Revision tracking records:
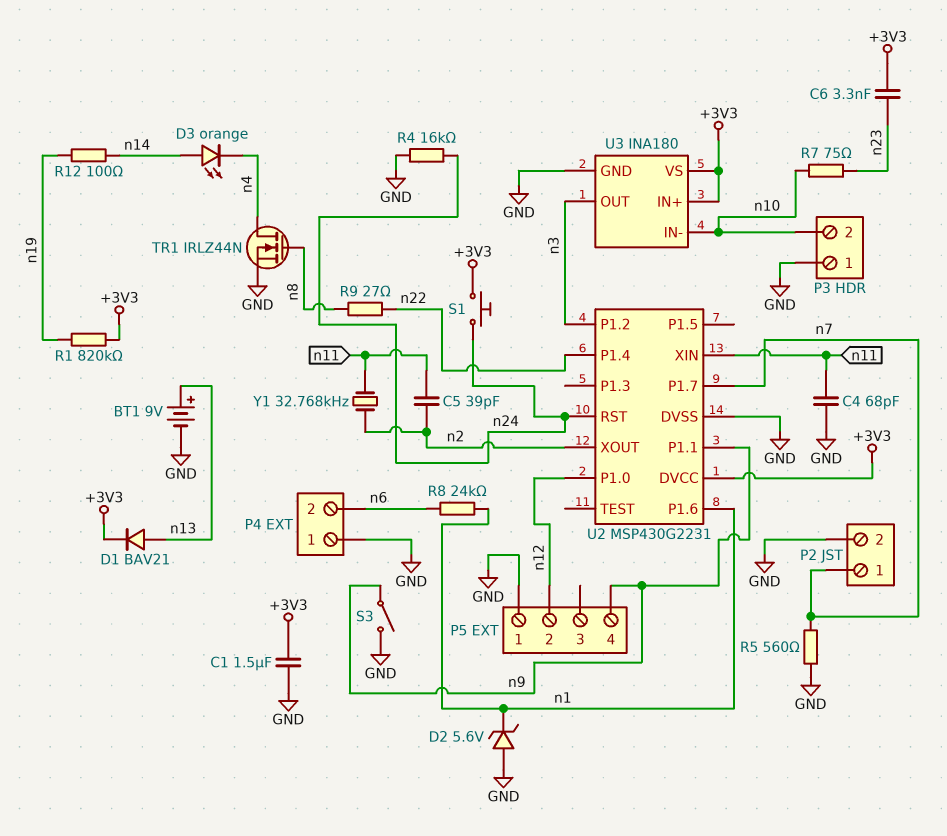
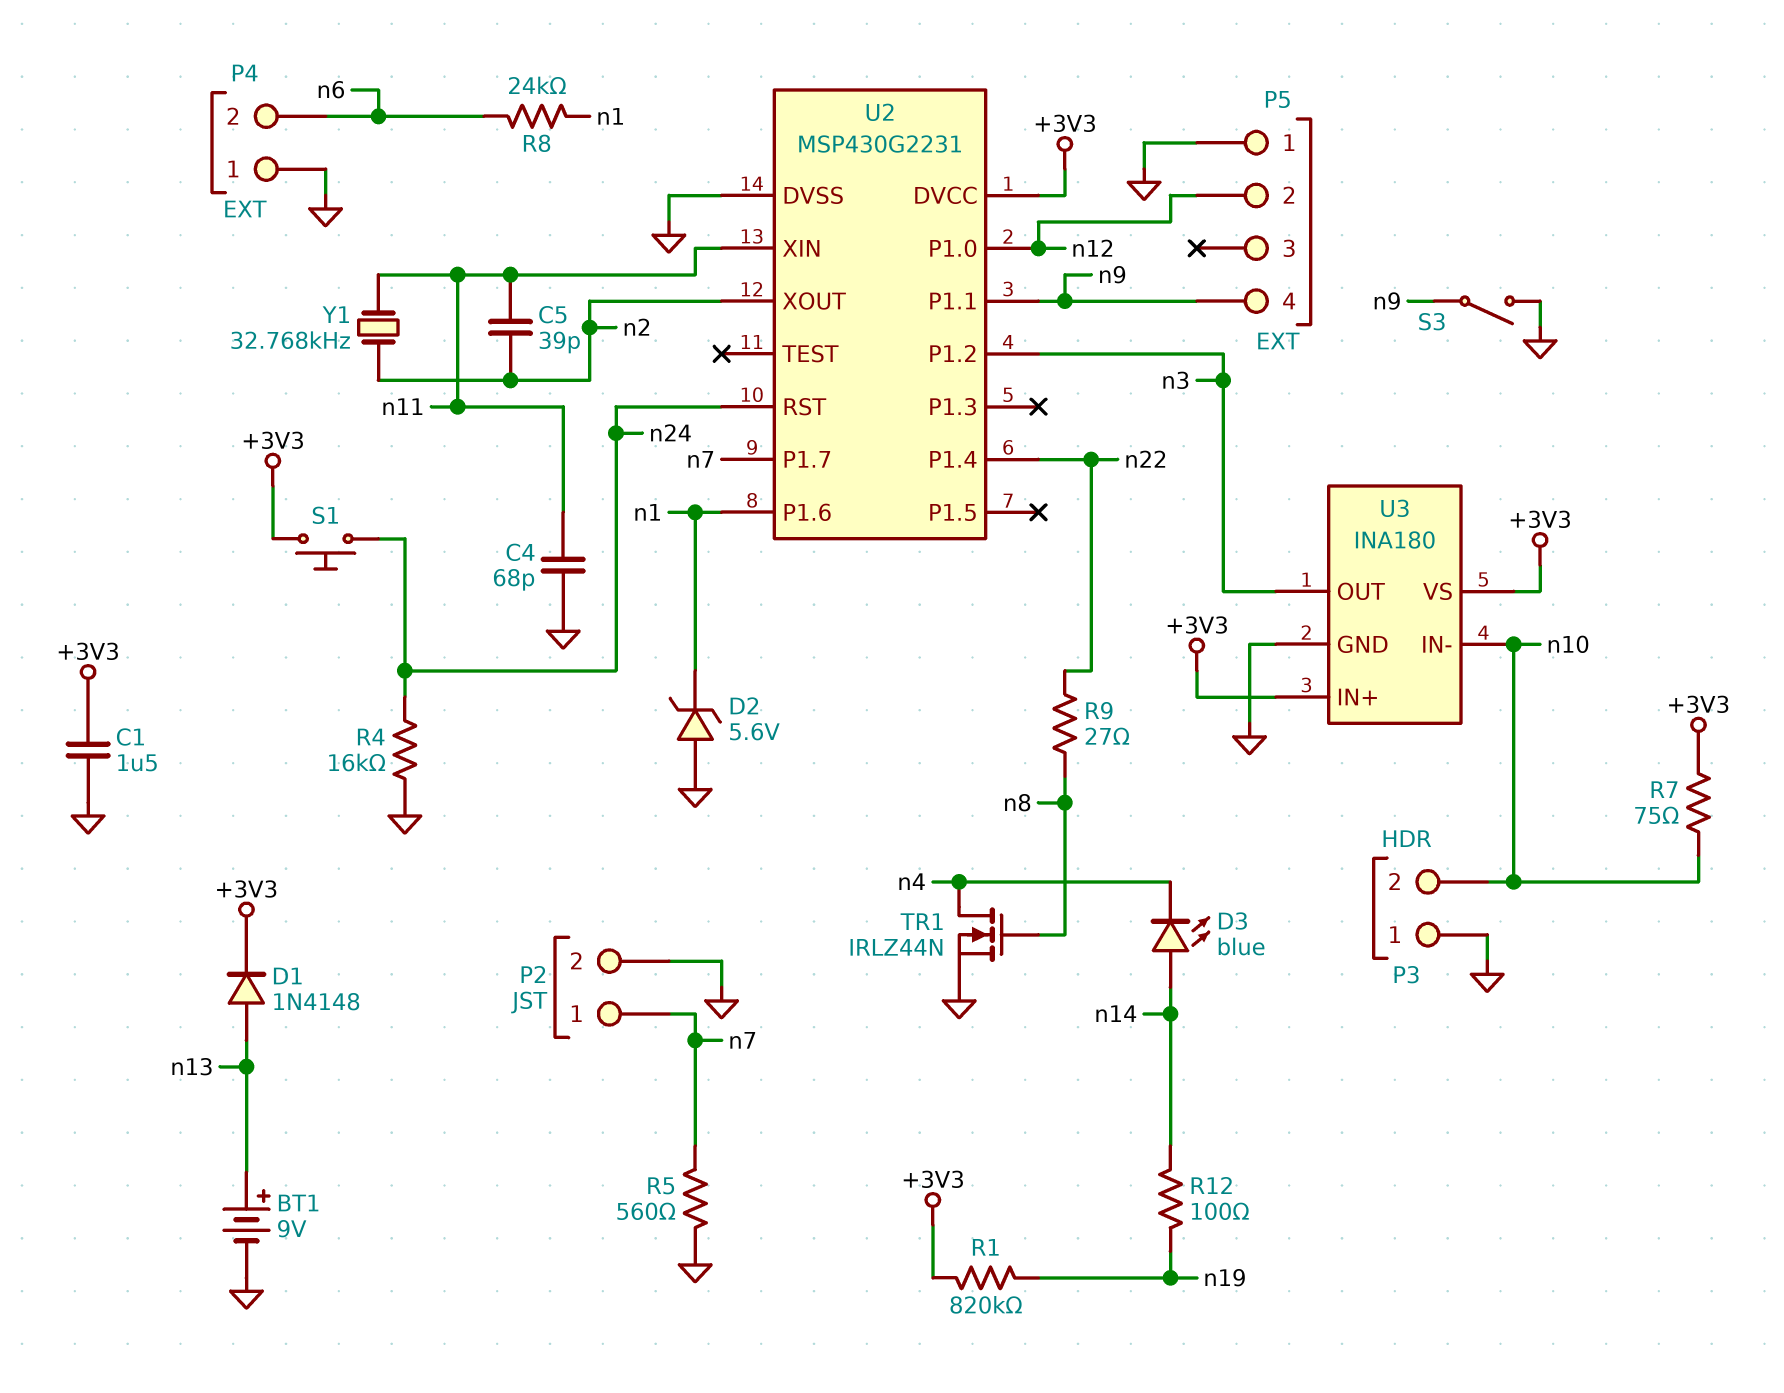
C6: 3.3nF (+3V3, n23) -> none
D1: diode BAV21 (A n13, K +3V3) -> diode 1N4148 (A n13, K +3V3)
D3: LED orange (A n14, K n4) -> LED blue (A n14, K n4)
R7: 75 (n10, n23) -> 75 (+3V3, n10)

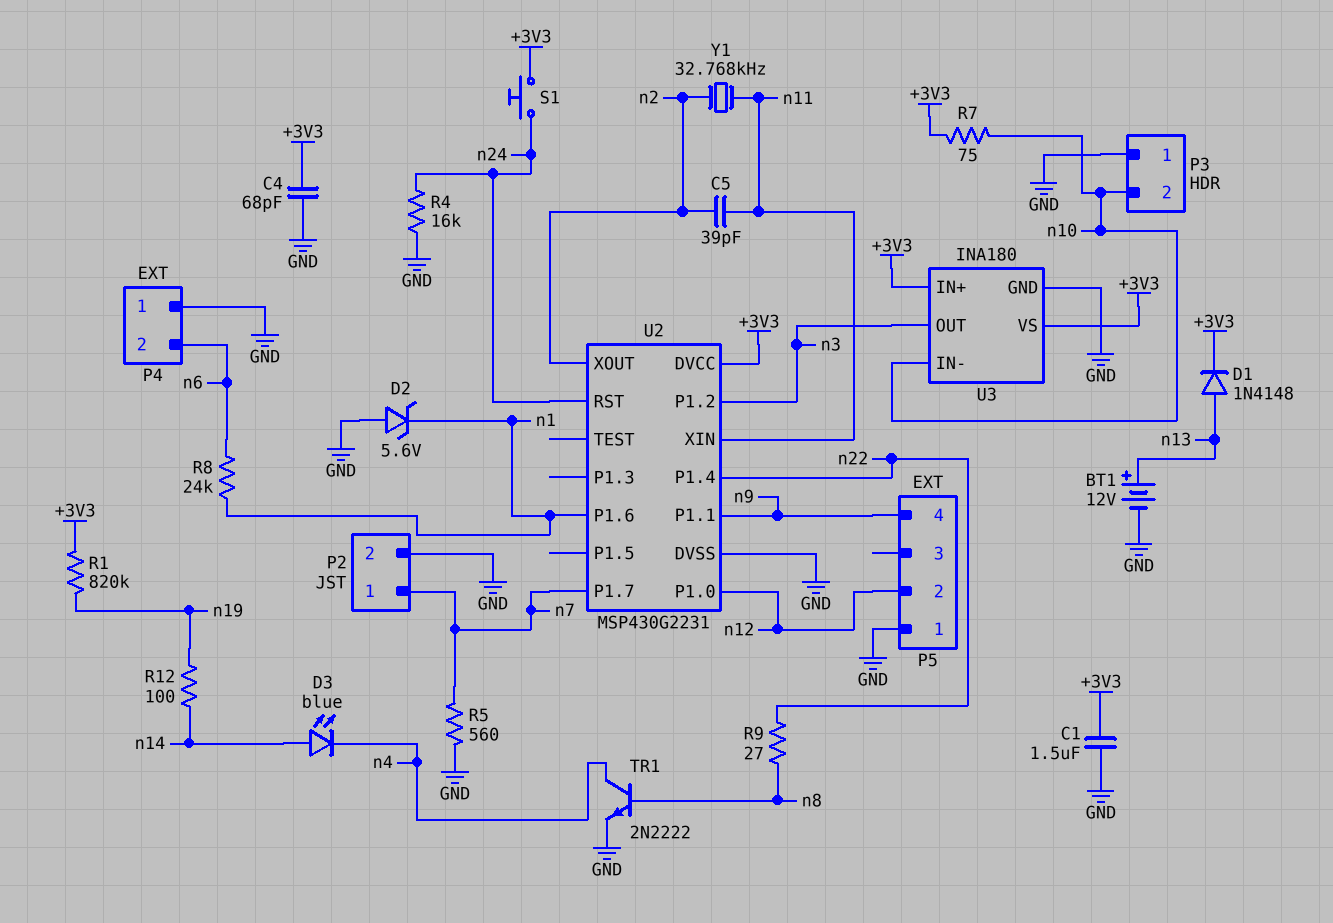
BT1: 9V (plus n13, minus GND) -> 12V (plus n13, minus GND)
C4: 68pF (GND, n11) -> 68pF (+3V3, GND)
S3: switch (GND, n9) -> none
TR1: NMOS IRLZ44N (G n8, D n4, S GND) -> NPN 2N2222 (B n8, C n4, E GND)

▶ _Prompt_: Among the lines above, find those with the word "none". Copy them.

▶ _Task output_:
C6: 3.3nF (+3V3, n23) -> none
S3: switch (GND, n9) -> none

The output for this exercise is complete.